**WHAT NEEDS TO BE DONE**
Give the lines below again exactly, starting with the line that holds "camera: 145 degrees right, 5 degrees up" and going on through the line that holds "(532, 190) = (305, 394): brown".

(RECORDS FOR THIS EXERCISE Opens)

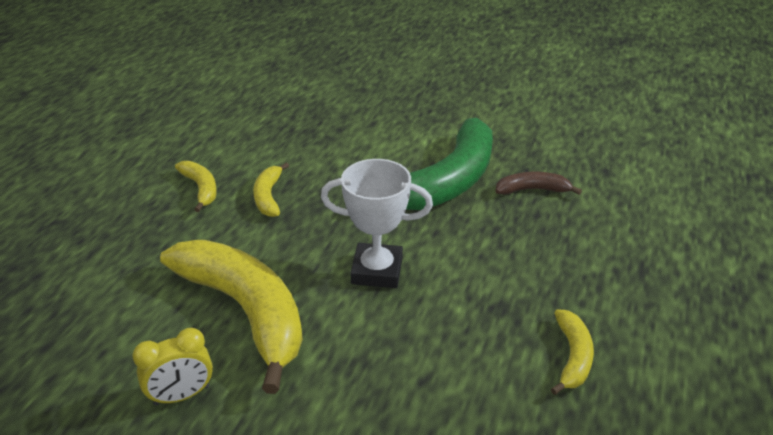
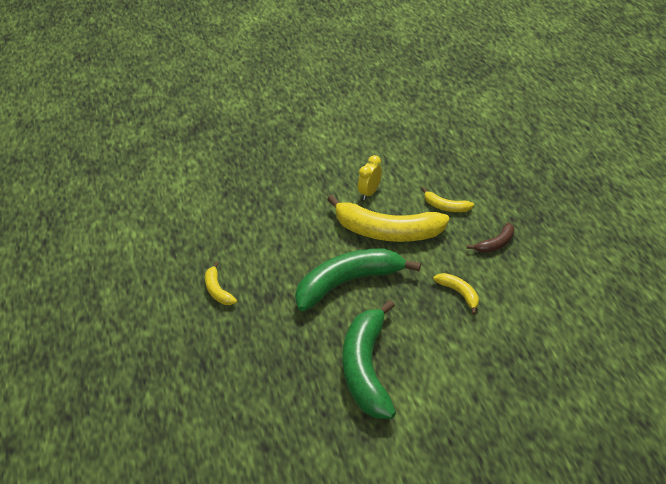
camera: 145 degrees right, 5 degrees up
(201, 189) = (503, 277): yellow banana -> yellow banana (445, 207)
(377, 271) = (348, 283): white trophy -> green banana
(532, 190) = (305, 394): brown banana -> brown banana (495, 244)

(RECORDS FOR THIS EXERCISE Closes)
(RECORDS FOR THIS EXERCISE Opens)

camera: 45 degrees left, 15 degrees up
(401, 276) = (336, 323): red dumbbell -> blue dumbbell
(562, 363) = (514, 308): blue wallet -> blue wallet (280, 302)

(RECORDS FOR THIS EXERCISE Closes)
(RECORDS FOR THIS EXERCISE Opens)

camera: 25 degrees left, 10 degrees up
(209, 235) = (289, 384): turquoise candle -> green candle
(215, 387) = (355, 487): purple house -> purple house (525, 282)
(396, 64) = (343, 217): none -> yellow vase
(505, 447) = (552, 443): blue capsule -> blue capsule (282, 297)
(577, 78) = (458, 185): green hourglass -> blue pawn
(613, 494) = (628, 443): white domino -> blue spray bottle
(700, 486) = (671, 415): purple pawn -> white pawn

(RECORDS FOR THIS EXERCISE Closes)

**EXERCISE ANSWER**
camera: 145 degrees right, 5 degrees up
(201, 189) = (503, 277): yellow banana -> yellow banana (445, 207)
(377, 271) = (348, 283): white trophy -> green banana
(532, 190) = (305, 394): brown banana -> brown banana (495, 244)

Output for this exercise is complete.